- The data:
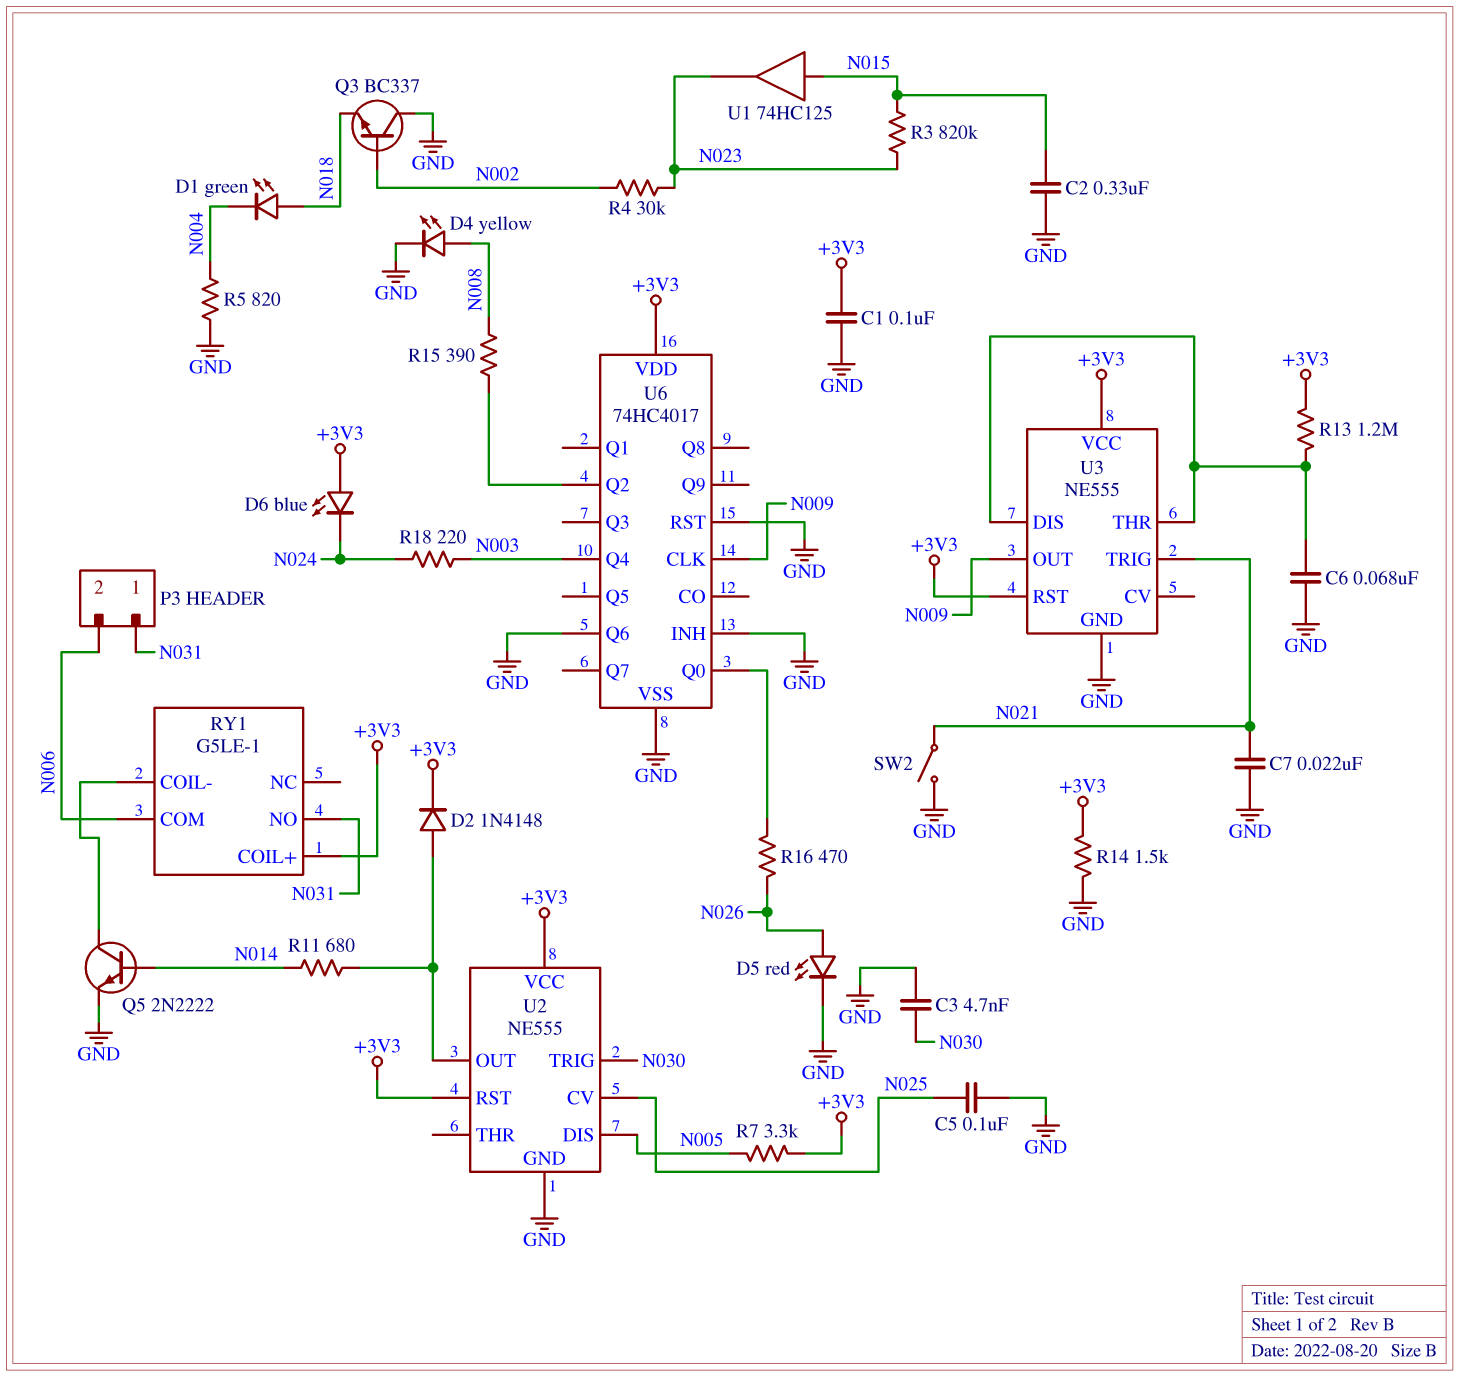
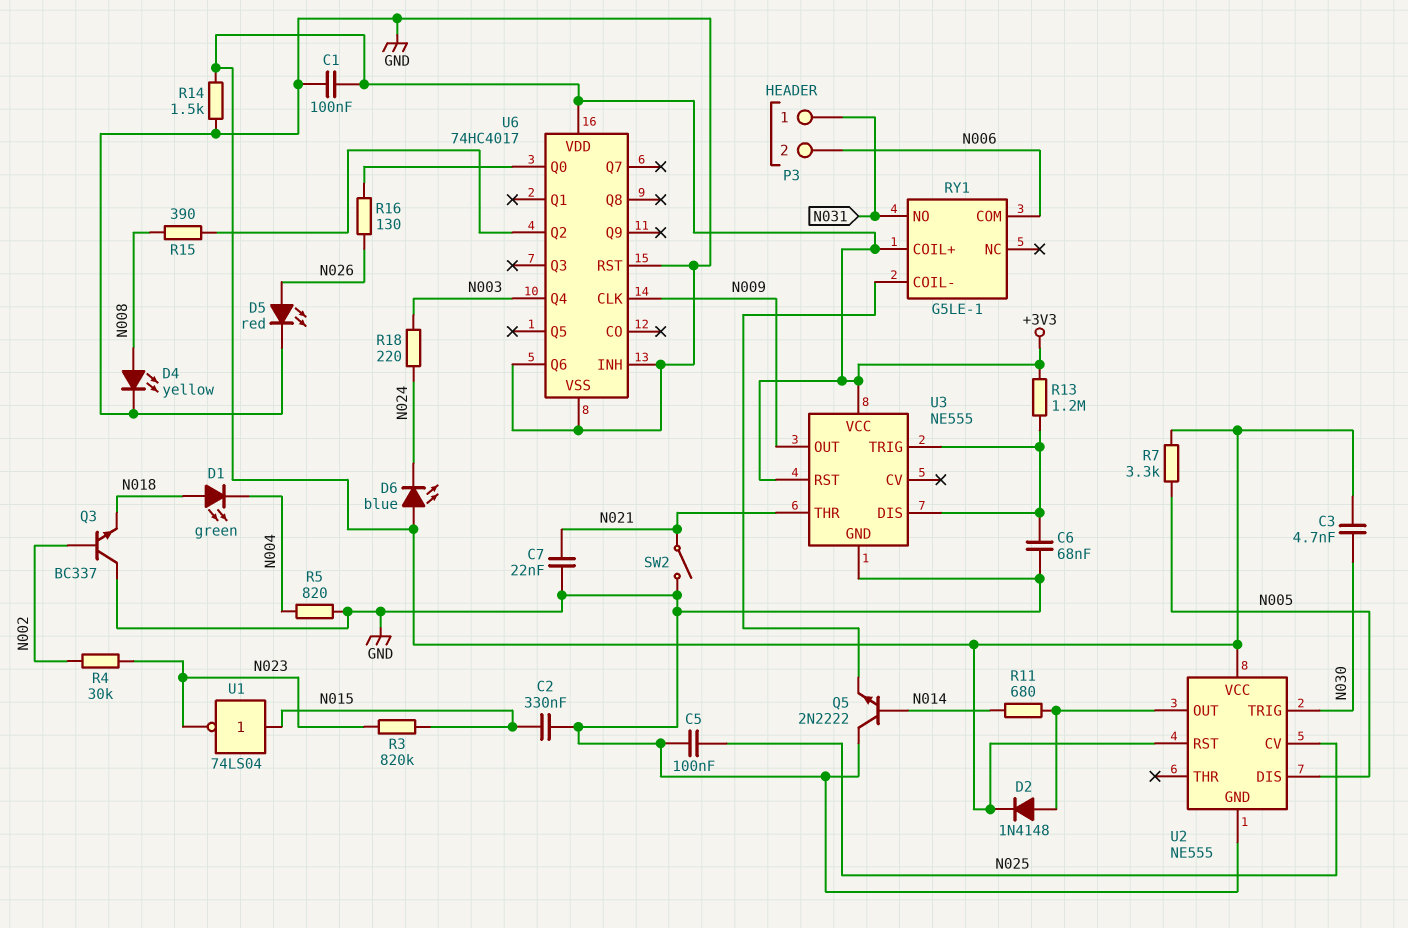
C3: 4.7nF (GND, N030) -> 4.7nF (+3V3, N030)
Q5: NPN 2N2222 (B N014, C RY1/COIL-, E GND) -> NPN 2N2222 (B N014, C GND, E RY1/COIL-)
R16: 470 (N026, U6/Q0) -> 130 (N026, U6/Q0)
U1: buffer 74HC125 (in N015, out N023) -> NOT 74LS04 (in N015, out N023)
U3 pin THR: U3/DIS -> N021
U3 pin TRIG: N021 -> U3/DIS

- Problem to solve:
Your job is to transcribe the entries above exactly; skip the pictures.

- Result of the task:
C3: 4.7nF (GND, N030) -> 4.7nF (+3V3, N030)
Q5: NPN 2N2222 (B N014, C RY1/COIL-, E GND) -> NPN 2N2222 (B N014, C GND, E RY1/COIL-)
R16: 470 (N026, U6/Q0) -> 130 (N026, U6/Q0)
U1: buffer 74HC125 (in N015, out N023) -> NOT 74LS04 (in N015, out N023)
U3 pin THR: U3/DIS -> N021
U3 pin TRIG: N021 -> U3/DIS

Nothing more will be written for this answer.